• How to complete this task
Please restate, exactly as they appear, only the lines from the one that contains "S1: button (GND, RESET)" to the final line of the entries, with no pictures.

===== Material to process

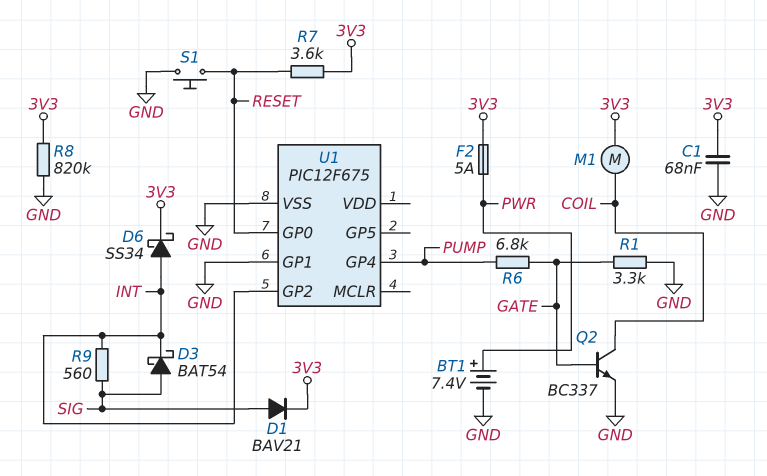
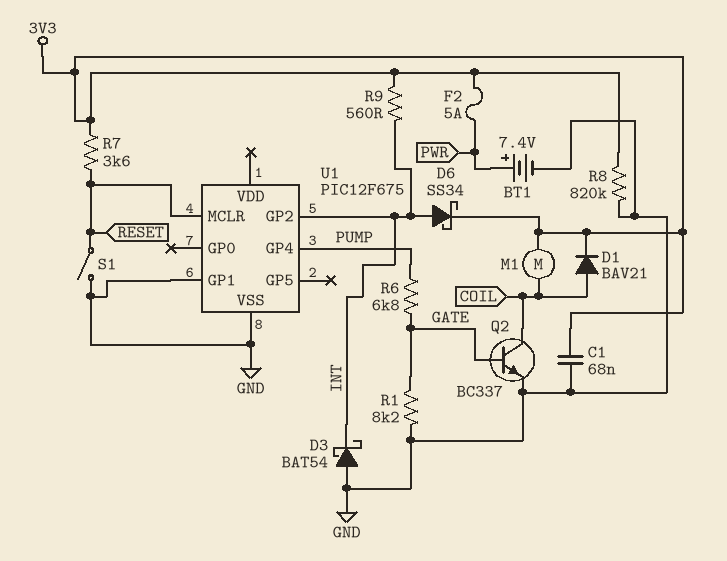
D1: diode BAV21 (A SIG, K 3V3) -> diode BAV21 (A COIL, K 3V3)
D3: schottky BAT54 (A SIG, K INT) -> schottky BAT54 (A GND, K INT)
R1: 3.3k (GATE, GND) -> 8.2k (GATE, GND)
R9: 560 (INT, SIG) -> 560 (3V3, INT)
S1: button (GND, RESET) -> switch (GND, RESET)
U1 pin GP0: RESET -> none
U1 pin MCLR: none -> RESET

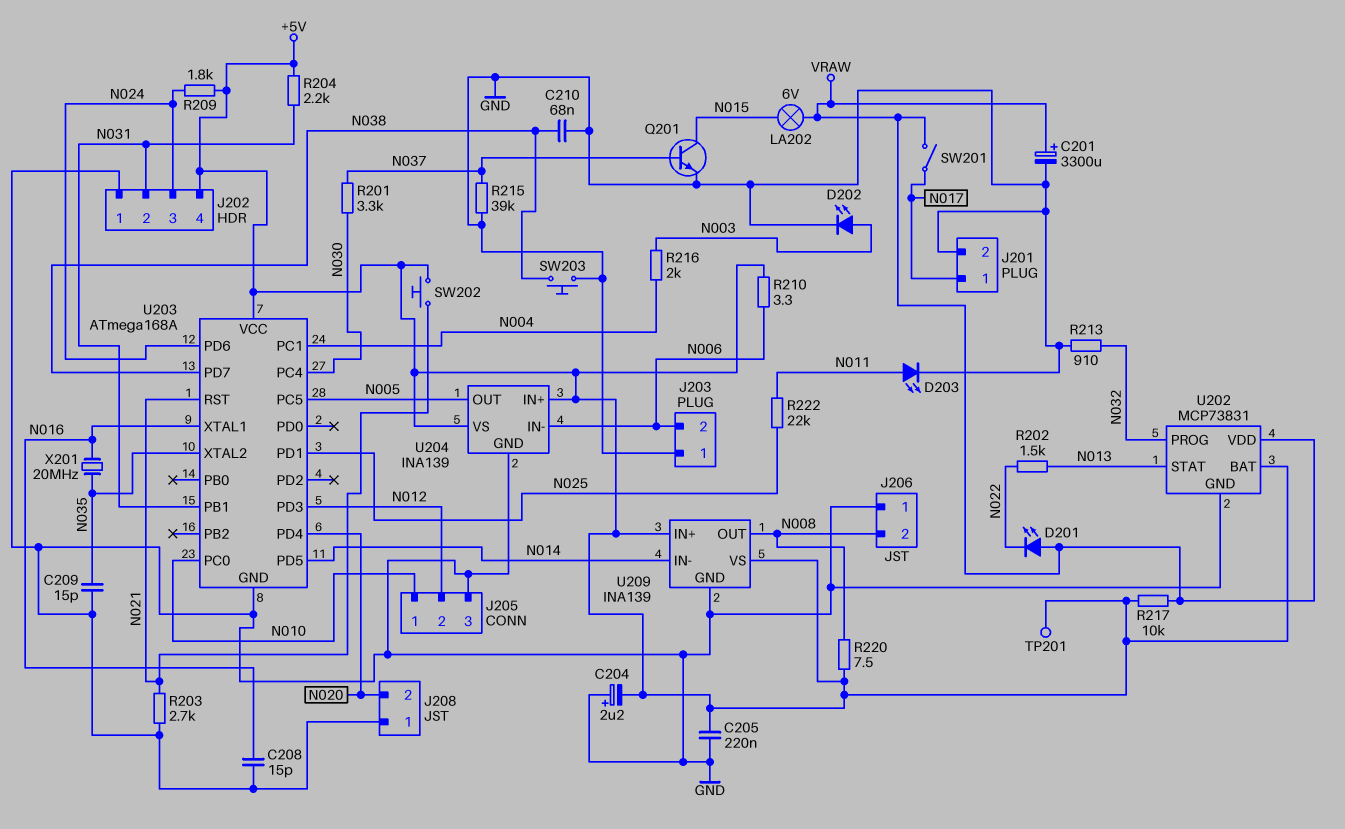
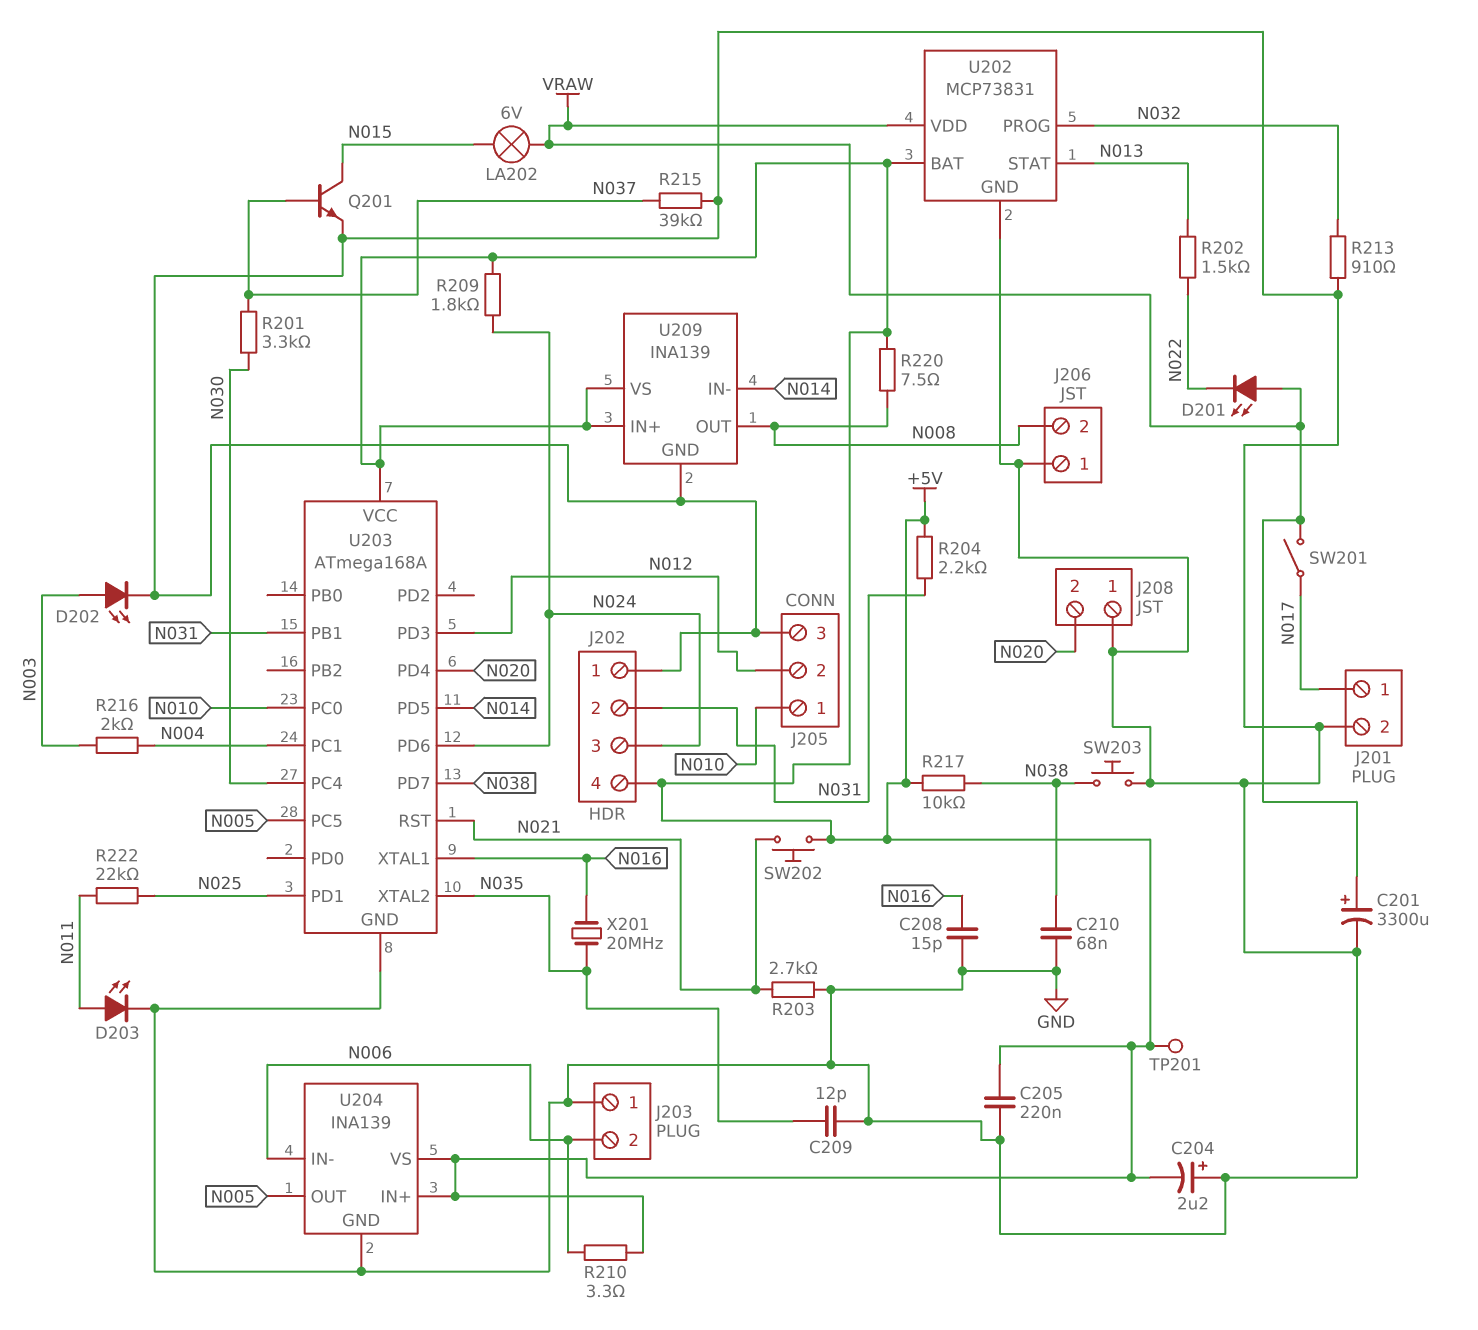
C209: 15pF (GND, N035) -> 12pF (GND, N035)
R217: 10k (+5V, VRAW) -> 10k (+5V, N038)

==========

• Written reply
S1: button (GND, RESET) -> switch (GND, RESET)
U1 pin GP0: RESET -> none
U1 pin MCLR: none -> RESET

C209: 15pF (GND, N035) -> 12pF (GND, N035)
R217: 10k (+5V, VRAW) -> 10k (+5V, N038)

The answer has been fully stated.